YOUR OBJECTIVE: In the data below, find every line with the word "grey" and copy it out.

SOURCE MATERIAL:

Segment Open

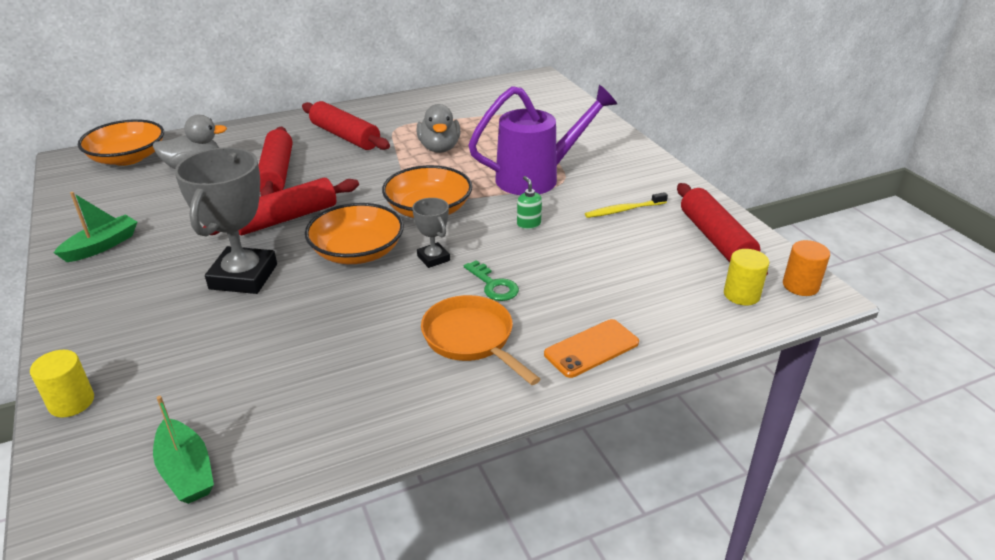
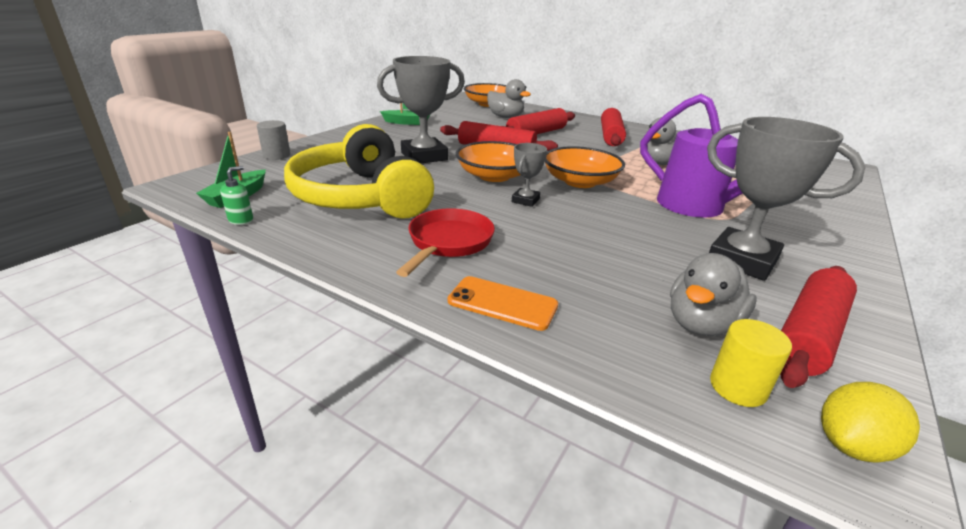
camera: 55 degrees right, 5 degrees down
(71, 402) = (276, 155): yellow cylinder -> grey cylinder
(306, 363) = (360, 197): none -> yellow headphones
(471, 339) = (448, 243): orange pan -> red pan
(493, 285) = (527, 231): green key -> none
(528, 224) = (631, 222): green soap dispenser -> green soap dispenser (241, 220)
(624, 210) = (742, 260): yellow toothbrush -> grey trophy
(679, 272) = (701, 324): none -> grey duck
(800, 286) = (852, 445): orange cylinder -> yellow lemon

Segment Closed

WRITTEN RESPONSE:
(71, 402) = (276, 155): yellow cylinder -> grey cylinder
(624, 210) = (742, 260): yellow toothbrush -> grey trophy
(679, 272) = (701, 324): none -> grey duck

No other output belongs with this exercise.